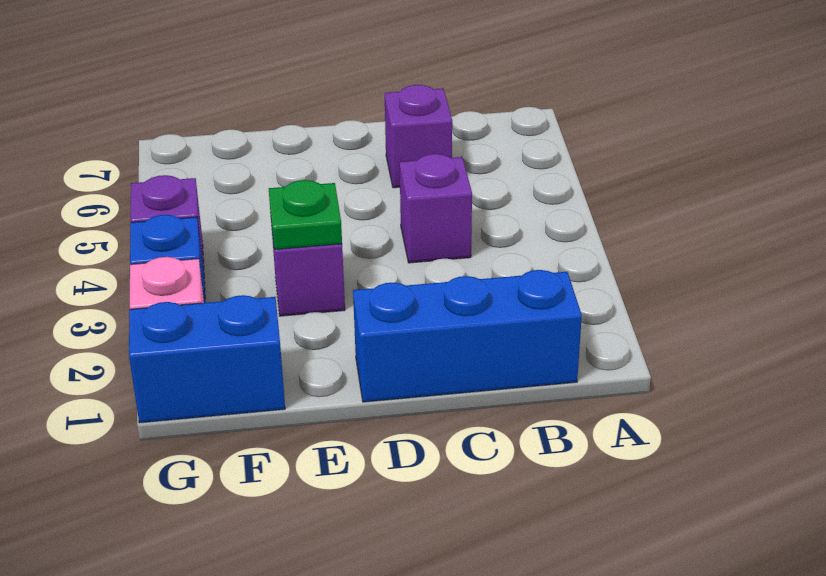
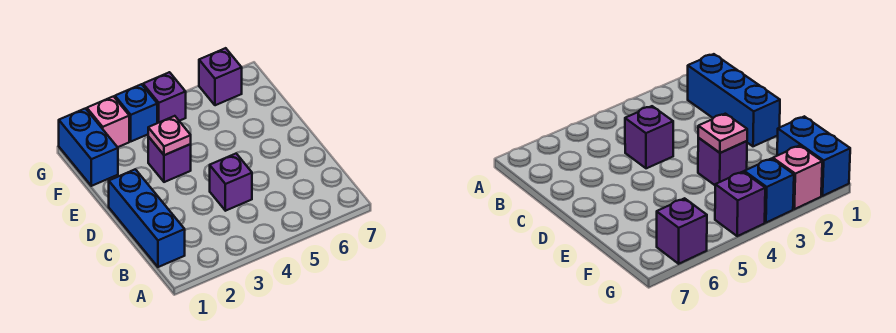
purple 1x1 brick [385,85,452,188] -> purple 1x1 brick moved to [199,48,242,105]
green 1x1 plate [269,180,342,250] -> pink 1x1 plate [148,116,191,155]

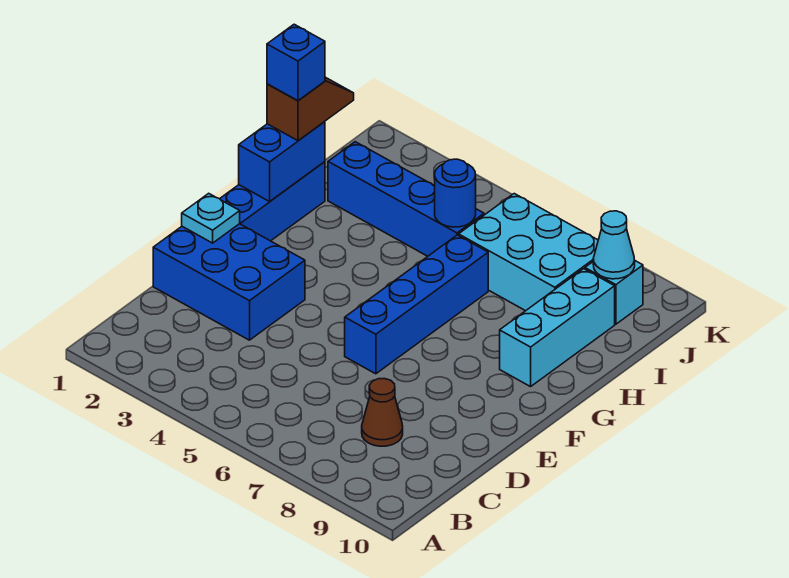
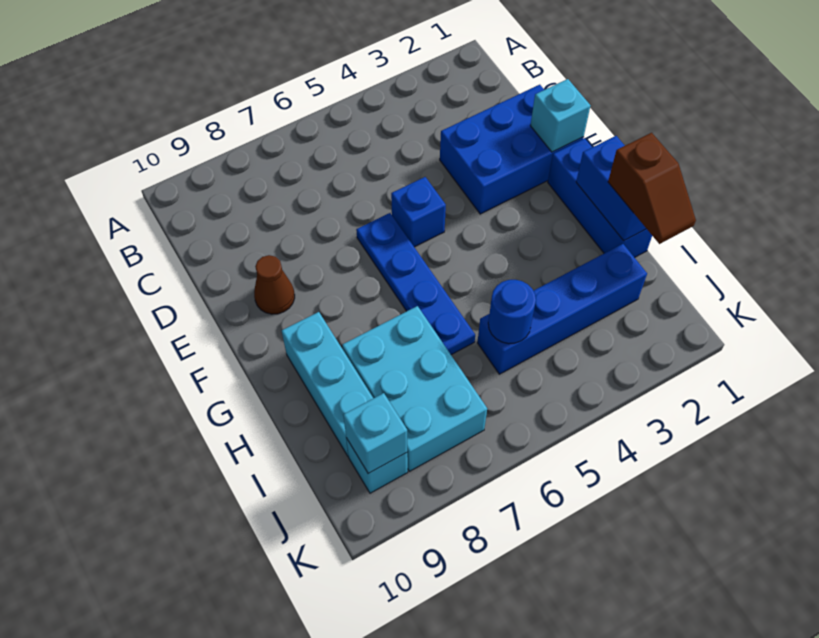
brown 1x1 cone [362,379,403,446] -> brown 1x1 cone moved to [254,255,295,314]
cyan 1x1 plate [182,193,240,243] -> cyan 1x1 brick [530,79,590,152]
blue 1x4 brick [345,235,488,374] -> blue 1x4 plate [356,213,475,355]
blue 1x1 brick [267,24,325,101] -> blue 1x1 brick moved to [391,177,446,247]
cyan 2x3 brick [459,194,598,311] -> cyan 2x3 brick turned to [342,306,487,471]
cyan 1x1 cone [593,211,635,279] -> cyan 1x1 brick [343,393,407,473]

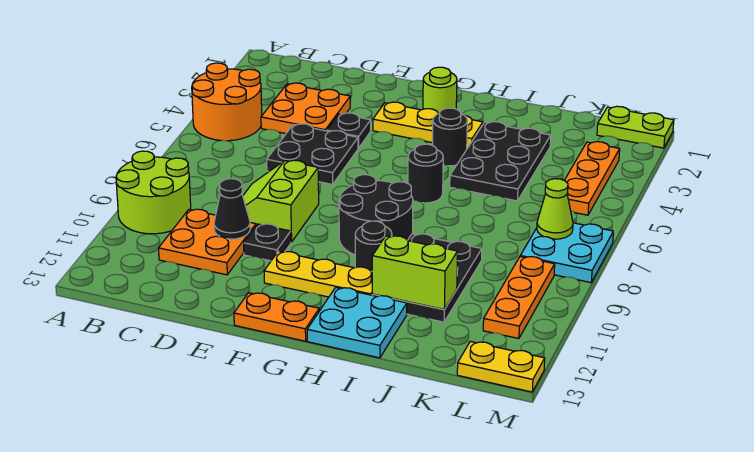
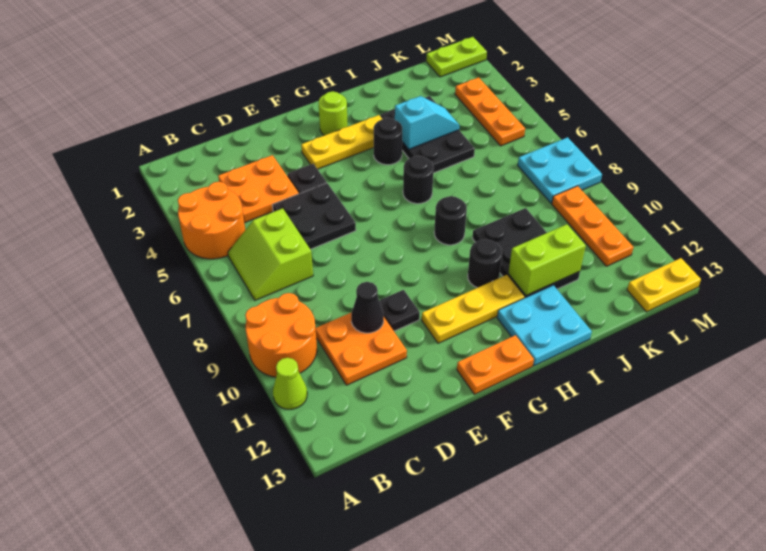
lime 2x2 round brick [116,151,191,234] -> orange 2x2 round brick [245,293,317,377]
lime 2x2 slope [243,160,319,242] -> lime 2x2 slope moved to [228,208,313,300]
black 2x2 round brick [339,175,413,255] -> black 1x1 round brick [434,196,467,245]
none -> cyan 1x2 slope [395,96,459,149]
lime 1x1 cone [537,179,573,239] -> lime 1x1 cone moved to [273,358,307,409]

•••••

■ Your assignment
Quote only the lines that start at the line holding "green 1x1 plate" and end at the last line of the entries, including both of those lines, and omit every picture.

■ Answer for the task
green 1x1 plate [269,180,342,250] -> pink 1x1 plate [148,116,191,155]

brown 1x1 cone [362,379,403,446] -> brown 1x1 cone moved to [254,255,295,314]
cyan 1x1 plate [182,193,240,243] -> cyan 1x1 brick [530,79,590,152]
blue 1x4 brick [345,235,488,374] -> blue 1x4 plate [356,213,475,355]
blue 1x1 brick [267,24,325,101] -> blue 1x1 brick moved to [391,177,446,247]
cyan 2x3 brick [459,194,598,311] -> cyan 2x3 brick turned to [342,306,487,471]
cyan 1x1 cone [593,211,635,279] -> cyan 1x1 brick [343,393,407,473]

lime 2x2 round brick [116,151,191,234] -> orange 2x2 round brick [245,293,317,377]
lime 2x2 slope [243,160,319,242] -> lime 2x2 slope moved to [228,208,313,300]
black 2x2 round brick [339,175,413,255] -> black 1x1 round brick [434,196,467,245]
none -> cyan 1x2 slope [395,96,459,149]
lime 1x1 cone [537,179,573,239] -> lime 1x1 cone moved to [273,358,307,409]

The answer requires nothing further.